═════ EXERCISE MATERIAL
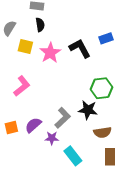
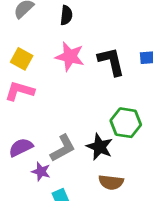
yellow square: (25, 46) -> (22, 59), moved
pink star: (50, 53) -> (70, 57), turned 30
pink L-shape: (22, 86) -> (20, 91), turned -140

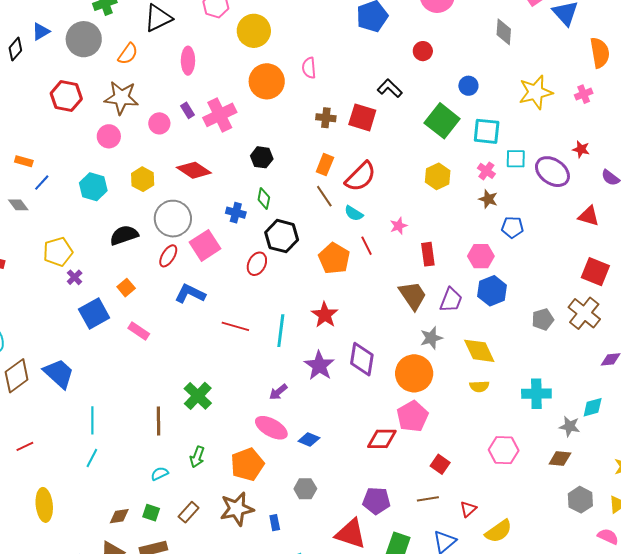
══════════
═════ EXERCISE MATERIAL
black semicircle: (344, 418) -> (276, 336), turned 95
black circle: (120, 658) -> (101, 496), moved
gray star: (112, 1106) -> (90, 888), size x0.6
══════════
• **WORK TO COMPLETE**: The answer must consist solely of the number of lines in the entries that contain the word "star".

• **SOLUTION TO THIS PROBLEM**: 2